Action item | Make an exact copy of the whole listing, but leave its pictures out.

Data for this task |
======

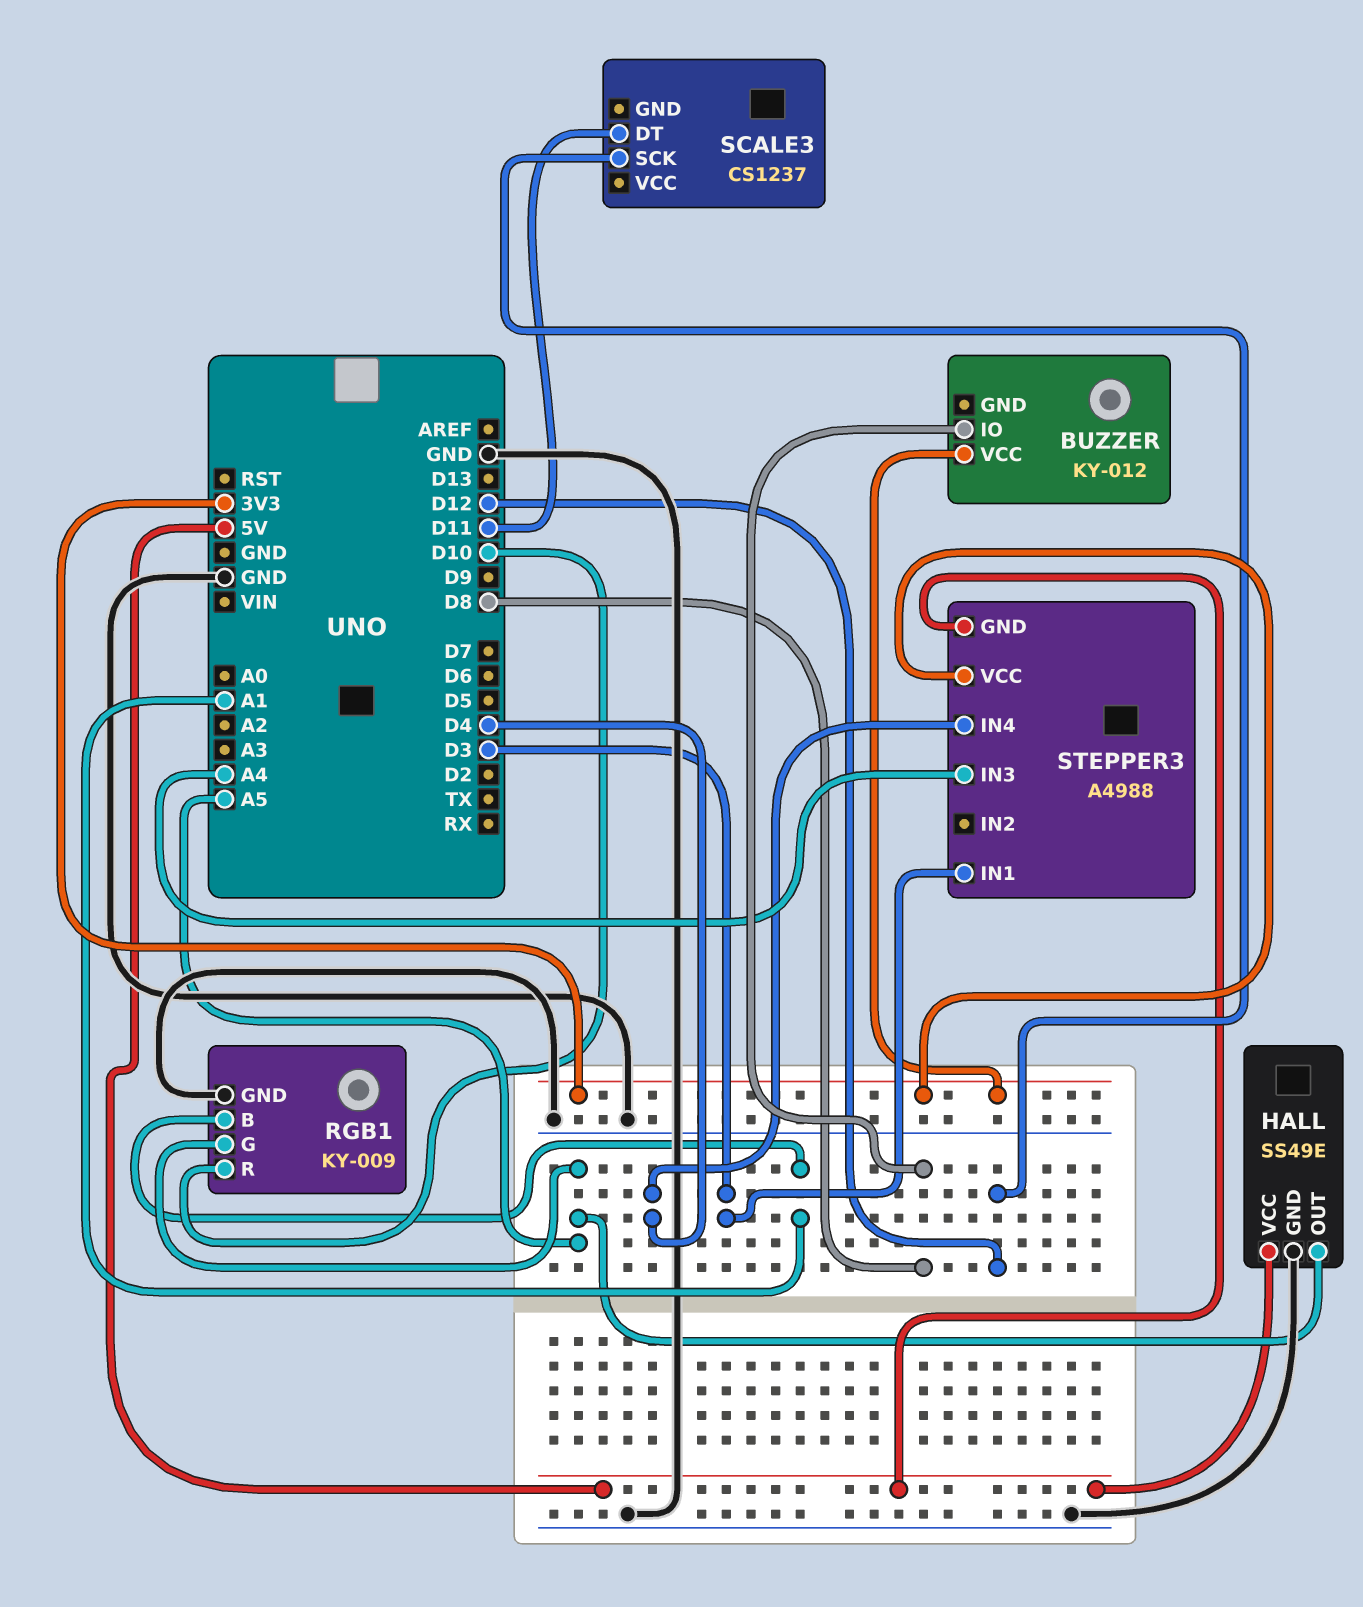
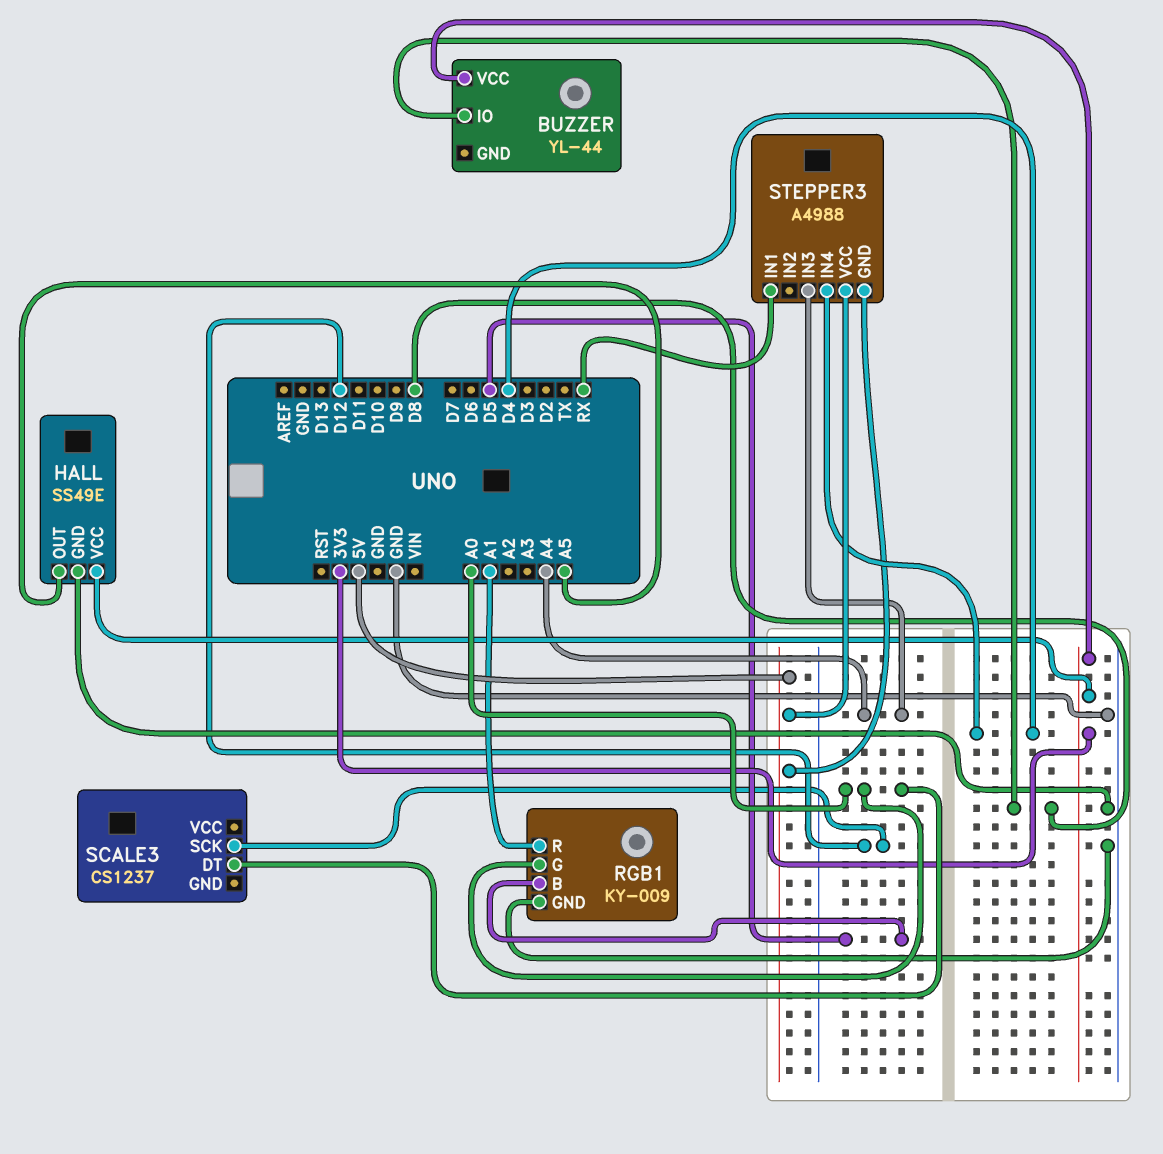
BUZZER: KY-012 -> YL-44
HALL pin VCC: 5V -> 3V3
RGB1 pin B: A1 -> D5
RGB1 pin G: A5 -> A0
RGB1 pin R: D10 -> A1
SCALE3 pin DT: D11 -> A0
STEPPER3 pin IN1: D3 -> RX
STEPPER3 pin VCC: 3V3 -> 5V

======

Solved problem |
BUZZER: KY-012 -> YL-44
HALL pin VCC: 5V -> 3V3
RGB1 pin B: A1 -> D5
RGB1 pin G: A5 -> A0
RGB1 pin R: D10 -> A1
SCALE3 pin DT: D11 -> A0
STEPPER3 pin IN1: D3 -> RX
STEPPER3 pin VCC: 3V3 -> 5V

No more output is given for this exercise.